Beginning at the top of the listing, repeat each line exactly until the line with "R209: 3.3k (AGND, BASE) -> 9.1k (AGND, BASE)" has been repeated too.

*** Opening of Given records ***

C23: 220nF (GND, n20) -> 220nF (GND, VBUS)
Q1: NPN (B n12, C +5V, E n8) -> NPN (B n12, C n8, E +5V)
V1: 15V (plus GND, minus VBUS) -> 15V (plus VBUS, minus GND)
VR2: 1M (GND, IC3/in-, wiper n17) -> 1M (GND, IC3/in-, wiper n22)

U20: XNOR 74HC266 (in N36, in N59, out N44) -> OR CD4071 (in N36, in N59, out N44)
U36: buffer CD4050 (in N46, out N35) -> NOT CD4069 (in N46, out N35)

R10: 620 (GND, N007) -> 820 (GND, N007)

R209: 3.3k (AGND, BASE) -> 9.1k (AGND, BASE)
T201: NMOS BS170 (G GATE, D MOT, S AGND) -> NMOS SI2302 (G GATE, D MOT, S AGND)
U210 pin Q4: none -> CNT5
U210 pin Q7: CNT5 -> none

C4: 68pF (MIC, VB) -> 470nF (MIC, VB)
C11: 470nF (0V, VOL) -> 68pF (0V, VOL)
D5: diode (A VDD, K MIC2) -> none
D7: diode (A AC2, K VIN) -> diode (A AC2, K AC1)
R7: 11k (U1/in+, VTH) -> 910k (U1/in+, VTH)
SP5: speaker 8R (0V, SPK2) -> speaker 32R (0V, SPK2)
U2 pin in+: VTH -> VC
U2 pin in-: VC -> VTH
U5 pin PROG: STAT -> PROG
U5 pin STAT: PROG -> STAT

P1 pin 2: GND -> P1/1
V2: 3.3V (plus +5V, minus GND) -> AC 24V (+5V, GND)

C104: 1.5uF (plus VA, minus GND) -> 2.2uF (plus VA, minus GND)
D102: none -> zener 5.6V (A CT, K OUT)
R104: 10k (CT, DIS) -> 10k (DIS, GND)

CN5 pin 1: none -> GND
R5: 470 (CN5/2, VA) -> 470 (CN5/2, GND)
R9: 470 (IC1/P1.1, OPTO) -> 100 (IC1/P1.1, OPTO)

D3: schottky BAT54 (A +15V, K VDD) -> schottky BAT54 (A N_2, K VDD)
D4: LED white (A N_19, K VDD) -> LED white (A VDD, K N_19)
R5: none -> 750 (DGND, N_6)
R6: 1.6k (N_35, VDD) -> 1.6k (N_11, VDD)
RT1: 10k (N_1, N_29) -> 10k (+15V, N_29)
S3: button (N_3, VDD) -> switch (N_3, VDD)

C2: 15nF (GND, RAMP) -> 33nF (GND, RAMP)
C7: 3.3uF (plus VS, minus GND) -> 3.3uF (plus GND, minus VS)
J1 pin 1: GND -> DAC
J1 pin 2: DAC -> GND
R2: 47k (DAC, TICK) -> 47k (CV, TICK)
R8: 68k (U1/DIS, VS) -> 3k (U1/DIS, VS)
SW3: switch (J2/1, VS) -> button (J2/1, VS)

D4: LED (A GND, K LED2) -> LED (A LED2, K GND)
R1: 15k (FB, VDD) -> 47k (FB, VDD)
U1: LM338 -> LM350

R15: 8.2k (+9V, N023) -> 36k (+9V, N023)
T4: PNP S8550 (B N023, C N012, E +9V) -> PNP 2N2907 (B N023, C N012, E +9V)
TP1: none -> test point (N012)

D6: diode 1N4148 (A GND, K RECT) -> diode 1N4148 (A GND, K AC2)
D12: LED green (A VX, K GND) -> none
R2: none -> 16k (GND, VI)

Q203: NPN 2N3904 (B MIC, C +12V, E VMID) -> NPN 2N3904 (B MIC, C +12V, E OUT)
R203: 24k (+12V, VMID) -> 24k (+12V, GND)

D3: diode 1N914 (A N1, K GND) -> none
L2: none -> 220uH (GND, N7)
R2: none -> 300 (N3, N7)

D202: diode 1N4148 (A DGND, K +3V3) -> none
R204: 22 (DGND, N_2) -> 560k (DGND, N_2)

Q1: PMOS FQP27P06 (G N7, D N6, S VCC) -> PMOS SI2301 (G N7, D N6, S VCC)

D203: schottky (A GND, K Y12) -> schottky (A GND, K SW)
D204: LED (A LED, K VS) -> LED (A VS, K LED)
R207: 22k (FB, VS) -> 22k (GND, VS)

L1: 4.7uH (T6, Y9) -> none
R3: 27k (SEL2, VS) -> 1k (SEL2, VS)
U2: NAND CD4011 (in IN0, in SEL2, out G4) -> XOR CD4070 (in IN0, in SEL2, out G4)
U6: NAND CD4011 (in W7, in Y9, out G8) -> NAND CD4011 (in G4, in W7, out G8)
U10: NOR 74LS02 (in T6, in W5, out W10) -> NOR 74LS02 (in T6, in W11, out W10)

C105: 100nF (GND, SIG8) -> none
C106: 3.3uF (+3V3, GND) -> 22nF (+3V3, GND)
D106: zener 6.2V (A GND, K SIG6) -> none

*** Close of Given records ***

* **Solution to this exercise**:
C23: 220nF (GND, n20) -> 220nF (GND, VBUS)
Q1: NPN (B n12, C +5V, E n8) -> NPN (B n12, C n8, E +5V)
V1: 15V (plus GND, minus VBUS) -> 15V (plus VBUS, minus GND)
VR2: 1M (GND, IC3/in-, wiper n17) -> 1M (GND, IC3/in-, wiper n22)

U20: XNOR 74HC266 (in N36, in N59, out N44) -> OR CD4071 (in N36, in N59, out N44)
U36: buffer CD4050 (in N46, out N35) -> NOT CD4069 (in N46, out N35)

R10: 620 (GND, N007) -> 820 (GND, N007)

R209: 3.3k (AGND, BASE) -> 9.1k (AGND, BASE)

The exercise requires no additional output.